> What you should do: All entries below are to be returned exactly, with pictures left out.

> Dataset entries:
* * *
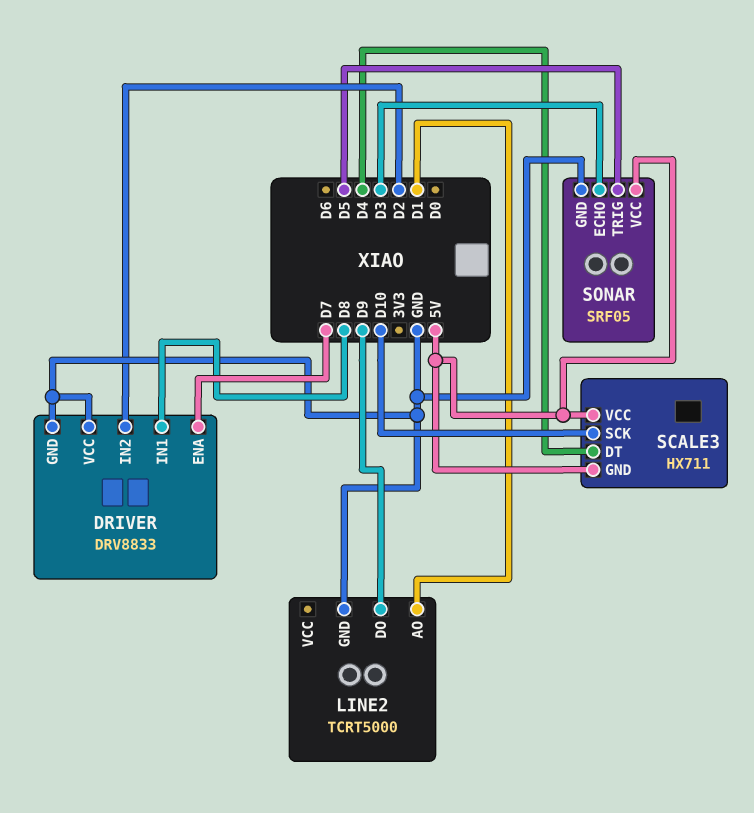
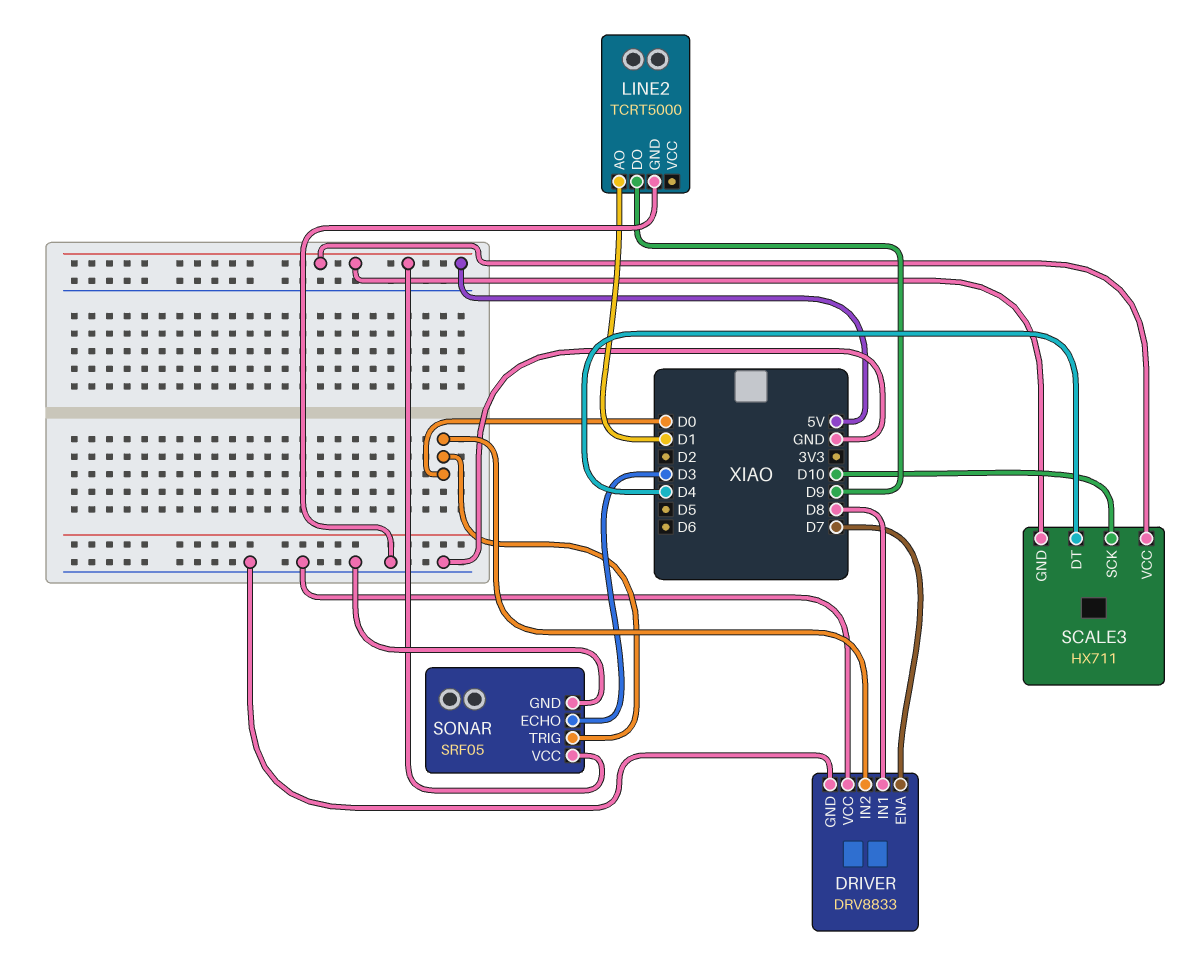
DRIVER pin IN2: D2 -> D0
SONAR pin TRIG: D5 -> D0

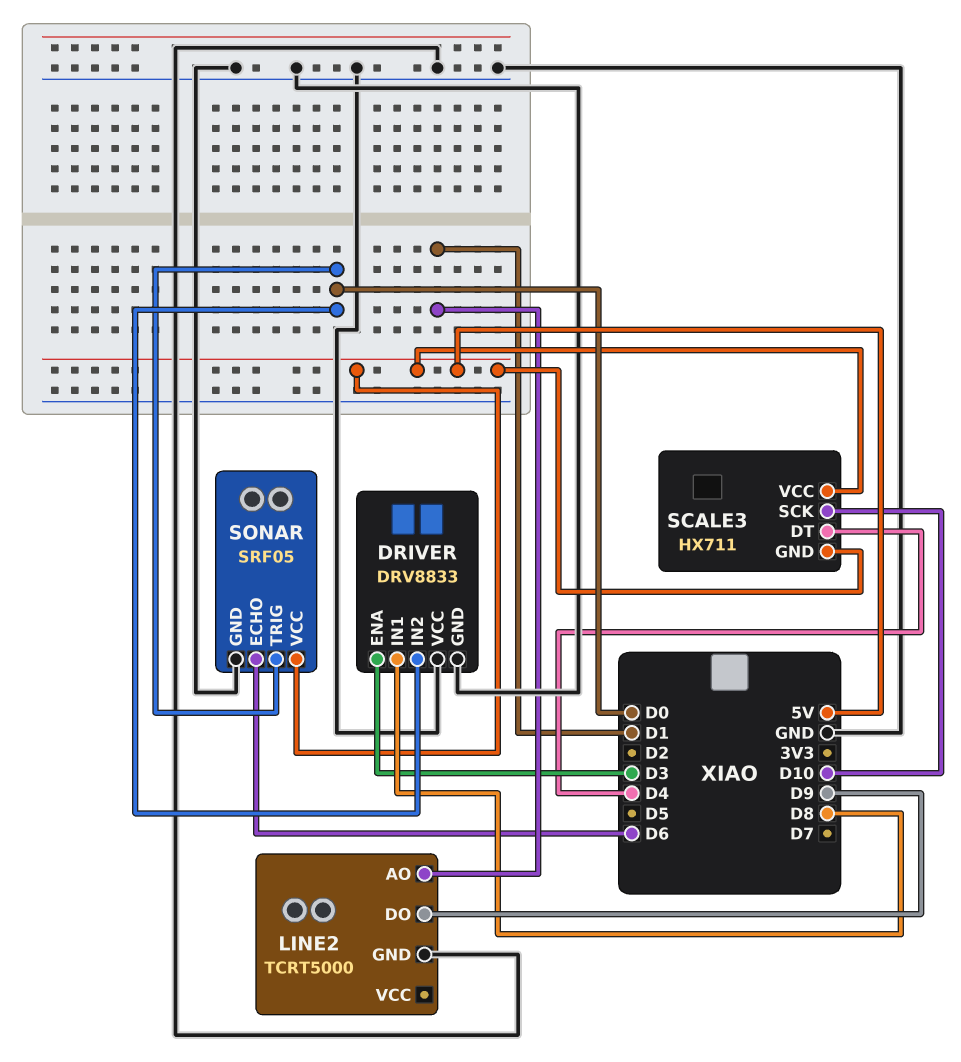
DRIVER pin ENA: D7 -> D3
SONAR pin ECHO: D3 -> D6

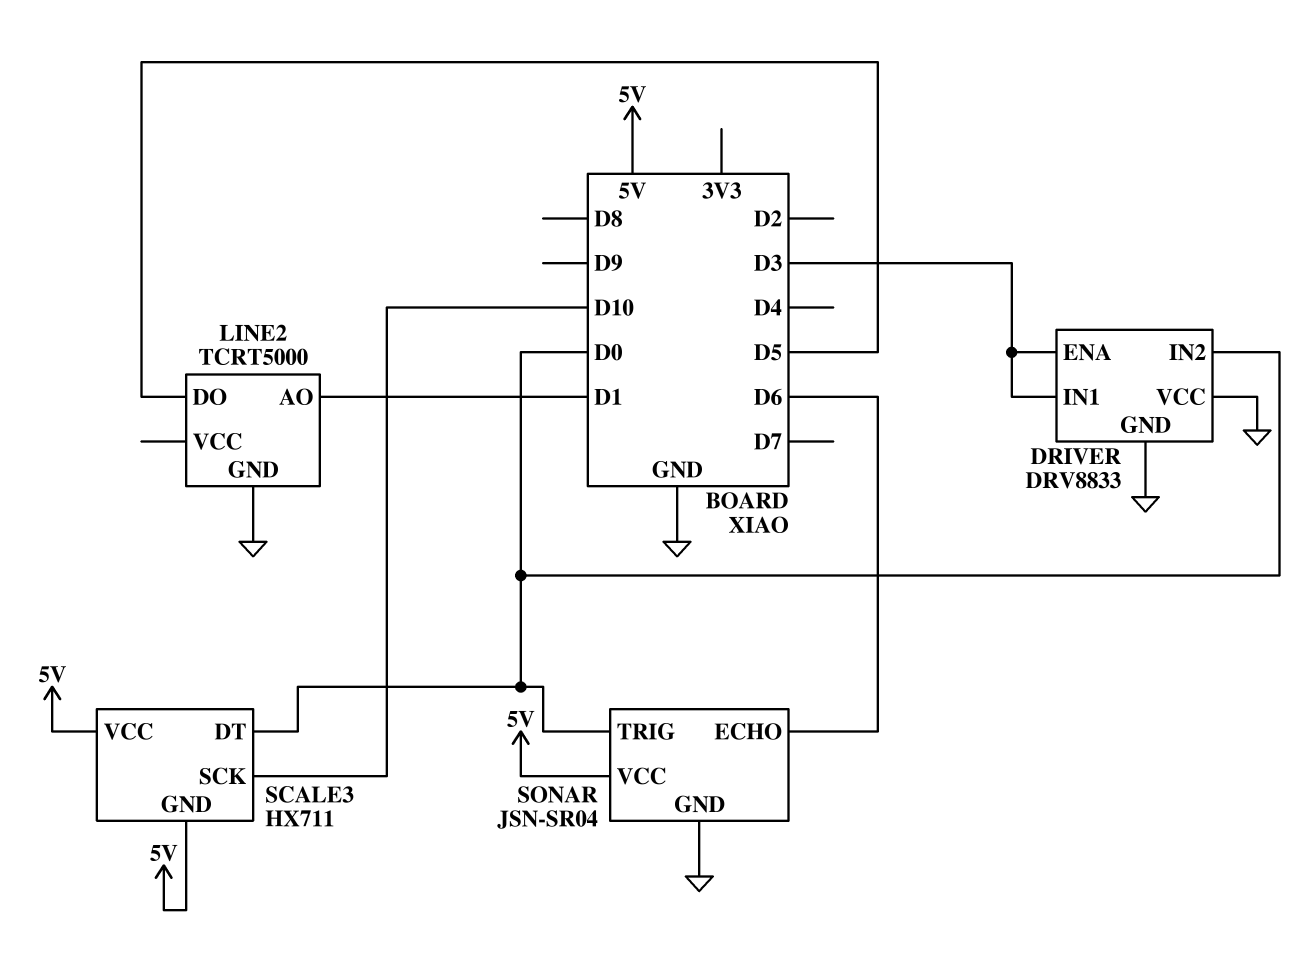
DRIVER pin IN1: D8 -> D3
LINE2 pin DO: D9 -> D5
SCALE3 pin DT: D4 -> D0
SONAR: SRF05 -> JSN-SR04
* * *
> Result of the task:
DRIVER pin IN2: D2 -> D0
SONAR pin TRIG: D5 -> D0

DRIVER pin ENA: D7 -> D3
SONAR pin ECHO: D3 -> D6

DRIVER pin IN1: D8 -> D3
LINE2 pin DO: D9 -> D5
SCALE3 pin DT: D4 -> D0
SONAR: SRF05 -> JSN-SR04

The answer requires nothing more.